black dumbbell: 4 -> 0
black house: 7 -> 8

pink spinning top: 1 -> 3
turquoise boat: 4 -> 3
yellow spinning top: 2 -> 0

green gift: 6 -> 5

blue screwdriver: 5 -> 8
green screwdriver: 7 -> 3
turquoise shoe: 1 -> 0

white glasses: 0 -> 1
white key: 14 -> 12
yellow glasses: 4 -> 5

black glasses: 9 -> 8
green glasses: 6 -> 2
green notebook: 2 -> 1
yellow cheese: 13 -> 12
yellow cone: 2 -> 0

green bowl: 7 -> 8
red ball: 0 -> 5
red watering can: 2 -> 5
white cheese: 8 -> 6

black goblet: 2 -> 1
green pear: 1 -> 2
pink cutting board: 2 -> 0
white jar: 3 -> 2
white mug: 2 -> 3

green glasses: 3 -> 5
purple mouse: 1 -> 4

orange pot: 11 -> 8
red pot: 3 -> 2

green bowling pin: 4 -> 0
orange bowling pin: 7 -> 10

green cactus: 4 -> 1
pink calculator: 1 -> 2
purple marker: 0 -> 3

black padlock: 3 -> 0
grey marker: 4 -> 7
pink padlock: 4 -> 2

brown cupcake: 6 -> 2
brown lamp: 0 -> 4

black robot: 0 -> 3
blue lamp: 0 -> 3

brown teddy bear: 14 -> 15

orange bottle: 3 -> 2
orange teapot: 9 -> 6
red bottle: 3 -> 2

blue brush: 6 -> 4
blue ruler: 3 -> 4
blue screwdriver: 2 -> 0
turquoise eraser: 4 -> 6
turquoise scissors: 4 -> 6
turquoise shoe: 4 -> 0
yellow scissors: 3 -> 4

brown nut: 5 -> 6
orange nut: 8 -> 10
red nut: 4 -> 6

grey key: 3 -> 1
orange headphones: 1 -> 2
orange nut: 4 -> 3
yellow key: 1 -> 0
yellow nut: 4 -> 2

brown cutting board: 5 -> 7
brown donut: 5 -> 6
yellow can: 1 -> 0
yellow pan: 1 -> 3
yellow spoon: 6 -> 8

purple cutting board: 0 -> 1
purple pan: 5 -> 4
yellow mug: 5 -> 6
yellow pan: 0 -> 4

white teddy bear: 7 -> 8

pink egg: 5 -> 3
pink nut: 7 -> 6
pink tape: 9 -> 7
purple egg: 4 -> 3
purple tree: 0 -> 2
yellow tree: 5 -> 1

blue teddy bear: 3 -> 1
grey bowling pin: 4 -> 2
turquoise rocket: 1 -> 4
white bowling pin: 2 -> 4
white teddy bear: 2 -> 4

= = =

Exercise goal:
Check the listing above for "screwdriver". Show every line where it turns up.

Answer to the problem:
blue screwdriver: 5 -> 8
green screwdriver: 7 -> 3
blue screwdriver: 2 -> 0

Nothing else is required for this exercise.